EXERCISE DETAILS: All records below are to be repeated precisely, with nothing added.

Modification records:
---------------
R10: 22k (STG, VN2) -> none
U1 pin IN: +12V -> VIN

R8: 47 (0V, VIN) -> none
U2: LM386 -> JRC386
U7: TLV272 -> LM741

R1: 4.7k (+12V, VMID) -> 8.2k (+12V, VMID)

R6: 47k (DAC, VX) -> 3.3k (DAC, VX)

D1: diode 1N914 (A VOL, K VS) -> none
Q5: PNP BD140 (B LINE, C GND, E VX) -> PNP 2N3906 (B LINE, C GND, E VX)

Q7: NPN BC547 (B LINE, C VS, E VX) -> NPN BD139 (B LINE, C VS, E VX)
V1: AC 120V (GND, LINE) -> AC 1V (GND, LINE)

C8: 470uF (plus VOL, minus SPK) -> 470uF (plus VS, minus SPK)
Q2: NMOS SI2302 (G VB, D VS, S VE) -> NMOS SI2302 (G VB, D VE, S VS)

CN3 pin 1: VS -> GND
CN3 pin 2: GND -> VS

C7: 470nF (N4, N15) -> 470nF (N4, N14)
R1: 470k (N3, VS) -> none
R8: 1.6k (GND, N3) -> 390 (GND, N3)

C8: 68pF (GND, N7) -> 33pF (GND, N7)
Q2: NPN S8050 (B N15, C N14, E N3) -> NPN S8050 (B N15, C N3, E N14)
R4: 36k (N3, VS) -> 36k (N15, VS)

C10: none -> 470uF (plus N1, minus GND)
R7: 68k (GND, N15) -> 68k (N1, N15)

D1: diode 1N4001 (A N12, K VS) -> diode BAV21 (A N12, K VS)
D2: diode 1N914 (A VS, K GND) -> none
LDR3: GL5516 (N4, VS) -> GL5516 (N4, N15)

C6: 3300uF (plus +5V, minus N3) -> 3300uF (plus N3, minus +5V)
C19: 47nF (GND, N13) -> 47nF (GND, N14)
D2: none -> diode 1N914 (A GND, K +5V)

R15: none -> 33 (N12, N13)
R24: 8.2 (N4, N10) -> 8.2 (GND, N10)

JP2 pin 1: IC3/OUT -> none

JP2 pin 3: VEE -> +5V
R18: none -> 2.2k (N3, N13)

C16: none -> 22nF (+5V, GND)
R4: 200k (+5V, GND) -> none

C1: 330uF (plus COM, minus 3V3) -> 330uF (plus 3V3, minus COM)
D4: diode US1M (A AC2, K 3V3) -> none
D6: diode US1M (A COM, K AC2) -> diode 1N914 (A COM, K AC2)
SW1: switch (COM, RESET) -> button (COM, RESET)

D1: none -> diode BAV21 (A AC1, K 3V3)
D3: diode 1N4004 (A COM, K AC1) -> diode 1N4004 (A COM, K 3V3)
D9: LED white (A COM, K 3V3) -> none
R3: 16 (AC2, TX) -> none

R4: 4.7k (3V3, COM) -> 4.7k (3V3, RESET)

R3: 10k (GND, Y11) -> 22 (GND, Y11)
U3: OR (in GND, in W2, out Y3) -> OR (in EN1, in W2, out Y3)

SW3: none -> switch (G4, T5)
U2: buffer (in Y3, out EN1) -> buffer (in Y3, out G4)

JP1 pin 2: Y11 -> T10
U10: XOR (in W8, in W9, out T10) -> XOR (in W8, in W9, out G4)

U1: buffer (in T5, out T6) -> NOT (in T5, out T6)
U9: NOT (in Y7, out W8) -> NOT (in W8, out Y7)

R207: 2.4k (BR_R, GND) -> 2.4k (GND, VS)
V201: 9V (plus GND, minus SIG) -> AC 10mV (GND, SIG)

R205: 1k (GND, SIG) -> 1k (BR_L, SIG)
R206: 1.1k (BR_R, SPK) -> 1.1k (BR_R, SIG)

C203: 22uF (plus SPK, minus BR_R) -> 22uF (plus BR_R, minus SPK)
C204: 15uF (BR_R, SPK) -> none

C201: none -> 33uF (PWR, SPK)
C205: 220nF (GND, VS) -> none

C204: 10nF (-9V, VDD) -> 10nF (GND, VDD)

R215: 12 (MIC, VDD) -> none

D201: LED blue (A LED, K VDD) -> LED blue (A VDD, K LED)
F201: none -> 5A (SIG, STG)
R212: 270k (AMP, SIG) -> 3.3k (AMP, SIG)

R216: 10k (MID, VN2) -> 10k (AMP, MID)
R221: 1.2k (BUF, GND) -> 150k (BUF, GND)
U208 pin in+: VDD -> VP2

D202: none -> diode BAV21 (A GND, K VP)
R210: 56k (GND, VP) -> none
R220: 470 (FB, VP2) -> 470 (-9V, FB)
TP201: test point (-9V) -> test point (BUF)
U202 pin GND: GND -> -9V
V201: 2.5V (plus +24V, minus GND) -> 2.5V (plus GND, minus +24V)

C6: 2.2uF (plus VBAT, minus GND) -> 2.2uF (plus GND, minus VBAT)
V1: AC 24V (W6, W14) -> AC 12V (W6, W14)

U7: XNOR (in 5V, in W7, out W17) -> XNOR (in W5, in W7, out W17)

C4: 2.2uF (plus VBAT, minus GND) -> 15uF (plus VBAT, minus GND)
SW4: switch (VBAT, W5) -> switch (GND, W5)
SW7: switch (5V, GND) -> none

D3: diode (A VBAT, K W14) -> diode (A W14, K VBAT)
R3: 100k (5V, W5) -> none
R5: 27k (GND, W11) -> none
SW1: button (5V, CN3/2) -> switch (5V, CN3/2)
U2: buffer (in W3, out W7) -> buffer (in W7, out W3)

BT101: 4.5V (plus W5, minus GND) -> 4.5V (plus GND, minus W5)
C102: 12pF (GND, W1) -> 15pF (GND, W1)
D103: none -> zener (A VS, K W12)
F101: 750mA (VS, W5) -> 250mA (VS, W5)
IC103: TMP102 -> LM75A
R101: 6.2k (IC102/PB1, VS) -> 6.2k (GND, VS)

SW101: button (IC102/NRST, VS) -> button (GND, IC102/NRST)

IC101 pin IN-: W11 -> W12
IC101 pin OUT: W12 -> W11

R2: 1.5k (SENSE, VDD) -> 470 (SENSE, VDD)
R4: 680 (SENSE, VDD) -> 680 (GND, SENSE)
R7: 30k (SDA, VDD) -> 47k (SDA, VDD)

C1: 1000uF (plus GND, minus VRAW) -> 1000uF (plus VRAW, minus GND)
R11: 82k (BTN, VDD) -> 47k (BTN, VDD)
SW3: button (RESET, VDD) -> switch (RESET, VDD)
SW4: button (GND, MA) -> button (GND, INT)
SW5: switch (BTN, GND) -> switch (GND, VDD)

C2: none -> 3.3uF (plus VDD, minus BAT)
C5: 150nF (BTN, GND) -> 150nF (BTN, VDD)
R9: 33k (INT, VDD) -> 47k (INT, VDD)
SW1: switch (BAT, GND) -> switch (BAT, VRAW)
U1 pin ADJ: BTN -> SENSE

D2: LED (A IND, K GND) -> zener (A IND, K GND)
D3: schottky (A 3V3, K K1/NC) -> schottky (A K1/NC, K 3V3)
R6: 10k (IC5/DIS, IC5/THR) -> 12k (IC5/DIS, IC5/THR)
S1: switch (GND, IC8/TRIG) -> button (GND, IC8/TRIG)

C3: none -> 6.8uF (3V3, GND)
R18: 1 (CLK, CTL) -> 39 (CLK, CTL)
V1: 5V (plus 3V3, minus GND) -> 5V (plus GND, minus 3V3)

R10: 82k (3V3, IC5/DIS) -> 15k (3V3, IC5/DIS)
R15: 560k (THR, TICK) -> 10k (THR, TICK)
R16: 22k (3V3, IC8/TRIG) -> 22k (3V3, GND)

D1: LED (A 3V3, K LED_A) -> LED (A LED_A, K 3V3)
---------------
WRITTEN REPLY:
R10: 22k (STG, VN2) -> none
U1 pin IN: +12V -> VIN

R8: 47 (0V, VIN) -> none
U2: LM386 -> JRC386
U7: TLV272 -> LM741

R1: 4.7k (+12V, VMID) -> 8.2k (+12V, VMID)

R6: 47k (DAC, VX) -> 3.3k (DAC, VX)

D1: diode 1N914 (A VOL, K VS) -> none
Q5: PNP BD140 (B LINE, C GND, E VX) -> PNP 2N3906 (B LINE, C GND, E VX)

Q7: NPN BC547 (B LINE, C VS, E VX) -> NPN BD139 (B LINE, C VS, E VX)
V1: AC 120V (GND, LINE) -> AC 1V (GND, LINE)

C8: 470uF (plus VOL, minus SPK) -> 470uF (plus VS, minus SPK)
Q2: NMOS SI2302 (G VB, D VS, S VE) -> NMOS SI2302 (G VB, D VE, S VS)

CN3 pin 1: VS -> GND
CN3 pin 2: GND -> VS

C7: 470nF (N4, N15) -> 470nF (N4, N14)
R1: 470k (N3, VS) -> none
R8: 1.6k (GND, N3) -> 390 (GND, N3)

C8: 68pF (GND, N7) -> 33pF (GND, N7)
Q2: NPN S8050 (B N15, C N14, E N3) -> NPN S8050 (B N15, C N3, E N14)
R4: 36k (N3, VS) -> 36k (N15, VS)

C10: none -> 470uF (plus N1, minus GND)
R7: 68k (GND, N15) -> 68k (N1, N15)

D1: diode 1N4001 (A N12, K VS) -> diode BAV21 (A N12, K VS)
D2: diode 1N914 (A VS, K GND) -> none
LDR3: GL5516 (N4, VS) -> GL5516 (N4, N15)

C6: 3300uF (plus +5V, minus N3) -> 3300uF (plus N3, minus +5V)
C19: 47nF (GND, N13) -> 47nF (GND, N14)
D2: none -> diode 1N914 (A GND, K +5V)

R15: none -> 33 (N12, N13)
R24: 8.2 (N4, N10) -> 8.2 (GND, N10)

JP2 pin 1: IC3/OUT -> none

JP2 pin 3: VEE -> +5V
R18: none -> 2.2k (N3, N13)

C16: none -> 22nF (+5V, GND)
R4: 200k (+5V, GND) -> none

C1: 330uF (plus COM, minus 3V3) -> 330uF (plus 3V3, minus COM)
D4: diode US1M (A AC2, K 3V3) -> none
D6: diode US1M (A COM, K AC2) -> diode 1N914 (A COM, K AC2)
SW1: switch (COM, RESET) -> button (COM, RESET)

D1: none -> diode BAV21 (A AC1, K 3V3)
D3: diode 1N4004 (A COM, K AC1) -> diode 1N4004 (A COM, K 3V3)
D9: LED white (A COM, K 3V3) -> none
R3: 16 (AC2, TX) -> none

R4: 4.7k (3V3, COM) -> 4.7k (3V3, RESET)

R3: 10k (GND, Y11) -> 22 (GND, Y11)
U3: OR (in GND, in W2, out Y3) -> OR (in EN1, in W2, out Y3)

SW3: none -> switch (G4, T5)
U2: buffer (in Y3, out EN1) -> buffer (in Y3, out G4)

JP1 pin 2: Y11 -> T10
U10: XOR (in W8, in W9, out T10) -> XOR (in W8, in W9, out G4)

U1: buffer (in T5, out T6) -> NOT (in T5, out T6)
U9: NOT (in Y7, out W8) -> NOT (in W8, out Y7)

R207: 2.4k (BR_R, GND) -> 2.4k (GND, VS)
V201: 9V (plus GND, minus SIG) -> AC 10mV (GND, SIG)

R205: 1k (GND, SIG) -> 1k (BR_L, SIG)
R206: 1.1k (BR_R, SPK) -> 1.1k (BR_R, SIG)

C203: 22uF (plus SPK, minus BR_R) -> 22uF (plus BR_R, minus SPK)
C204: 15uF (BR_R, SPK) -> none

C201: none -> 33uF (PWR, SPK)
C205: 220nF (GND, VS) -> none

C204: 10nF (-9V, VDD) -> 10nF (GND, VDD)

R215: 12 (MIC, VDD) -> none

D201: LED blue (A LED, K VDD) -> LED blue (A VDD, K LED)
F201: none -> 5A (SIG, STG)
R212: 270k (AMP, SIG) -> 3.3k (AMP, SIG)

R216: 10k (MID, VN2) -> 10k (AMP, MID)
R221: 1.2k (BUF, GND) -> 150k (BUF, GND)
U208 pin in+: VDD -> VP2

D202: none -> diode BAV21 (A GND, K VP)
R210: 56k (GND, VP) -> none
R220: 470 (FB, VP2) -> 470 (-9V, FB)
TP201: test point (-9V) -> test point (BUF)
U202 pin GND: GND -> -9V
V201: 2.5V (plus +24V, minus GND) -> 2.5V (plus GND, minus +24V)

C6: 2.2uF (plus VBAT, minus GND) -> 2.2uF (plus GND, minus VBAT)
V1: AC 24V (W6, W14) -> AC 12V (W6, W14)

U7: XNOR (in 5V, in W7, out W17) -> XNOR (in W5, in W7, out W17)

C4: 2.2uF (plus VBAT, minus GND) -> 15uF (plus VBAT, minus GND)
SW4: switch (VBAT, W5) -> switch (GND, W5)
SW7: switch (5V, GND) -> none

D3: diode (A VBAT, K W14) -> diode (A W14, K VBAT)
R3: 100k (5V, W5) -> none
R5: 27k (GND, W11) -> none
SW1: button (5V, CN3/2) -> switch (5V, CN3/2)
U2: buffer (in W3, out W7) -> buffer (in W7, out W3)

BT101: 4.5V (plus W5, minus GND) -> 4.5V (plus GND, minus W5)
C102: 12pF (GND, W1) -> 15pF (GND, W1)
D103: none -> zener (A VS, K W12)
F101: 750mA (VS, W5) -> 250mA (VS, W5)
IC103: TMP102 -> LM75A
R101: 6.2k (IC102/PB1, VS) -> 6.2k (GND, VS)

SW101: button (IC102/NRST, VS) -> button (GND, IC102/NRST)

IC101 pin IN-: W11 -> W12
IC101 pin OUT: W12 -> W11

R2: 1.5k (SENSE, VDD) -> 470 (SENSE, VDD)
R4: 680 (SENSE, VDD) -> 680 (GND, SENSE)
R7: 30k (SDA, VDD) -> 47k (SDA, VDD)

C1: 1000uF (plus GND, minus VRAW) -> 1000uF (plus VRAW, minus GND)
R11: 82k (BTN, VDD) -> 47k (BTN, VDD)
SW3: button (RESET, VDD) -> switch (RESET, VDD)
SW4: button (GND, MA) -> button (GND, INT)
SW5: switch (BTN, GND) -> switch (GND, VDD)

C2: none -> 3.3uF (plus VDD, minus BAT)
C5: 150nF (BTN, GND) -> 150nF (BTN, VDD)
R9: 33k (INT, VDD) -> 47k (INT, VDD)
SW1: switch (BAT, GND) -> switch (BAT, VRAW)
U1 pin ADJ: BTN -> SENSE

D2: LED (A IND, K GND) -> zener (A IND, K GND)
D3: schottky (A 3V3, K K1/NC) -> schottky (A K1/NC, K 3V3)
R6: 10k (IC5/DIS, IC5/THR) -> 12k (IC5/DIS, IC5/THR)
S1: switch (GND, IC8/TRIG) -> button (GND, IC8/TRIG)

C3: none -> 6.8uF (3V3, GND)
R18: 1 (CLK, CTL) -> 39 (CLK, CTL)
V1: 5V (plus 3V3, minus GND) -> 5V (plus GND, minus 3V3)

R10: 82k (3V3, IC5/DIS) -> 15k (3V3, IC5/DIS)
R15: 560k (THR, TICK) -> 10k (THR, TICK)
R16: 22k (3V3, IC8/TRIG) -> 22k (3V3, GND)

D1: LED (A 3V3, K LED_A) -> LED (A LED_A, K 3V3)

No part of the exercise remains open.